- Exercise aim -
Every line from the line containing "blue arrow: (468, 414) -> (293, 142), moved" through the final line below must be returned exactly, and no other line.

== Raw data ==

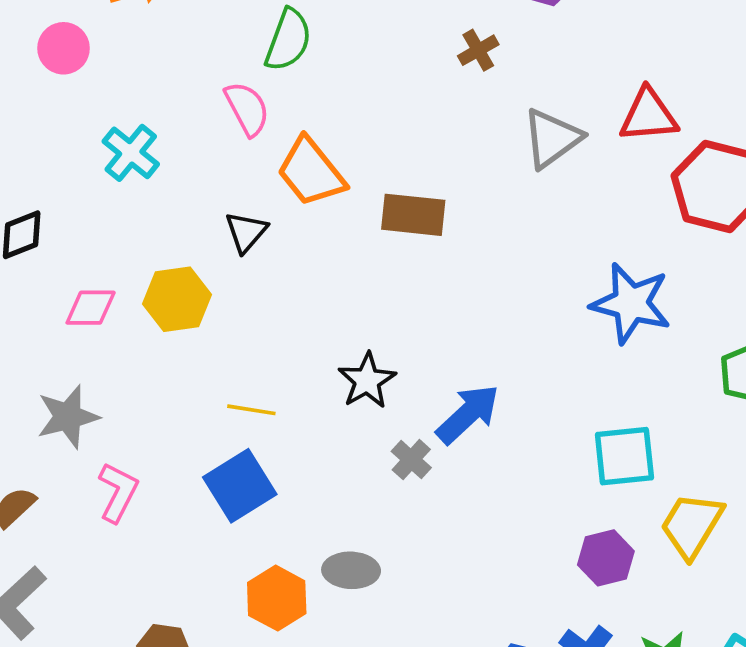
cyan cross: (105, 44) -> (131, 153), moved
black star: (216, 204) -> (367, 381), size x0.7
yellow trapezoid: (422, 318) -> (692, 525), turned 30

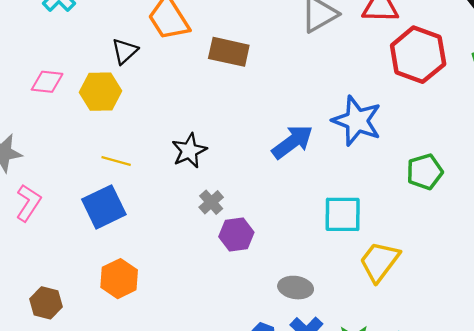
yellow hexagon: (177, 299) -> (100, 92), moved
pink diamond: (91, 308) -> (47, 82), moved
blue arrow: (468, 414) -> (293, 142), moved
purple hexagon: (606, 558) -> (236, 234), moved
gray ellipse: (351, 570) -> (296, 288), moved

===

- Solution to this exercise -
blue arrow: (468, 414) -> (293, 142), moved
purple hexagon: (606, 558) -> (236, 234), moved
gray ellipse: (351, 570) -> (296, 288), moved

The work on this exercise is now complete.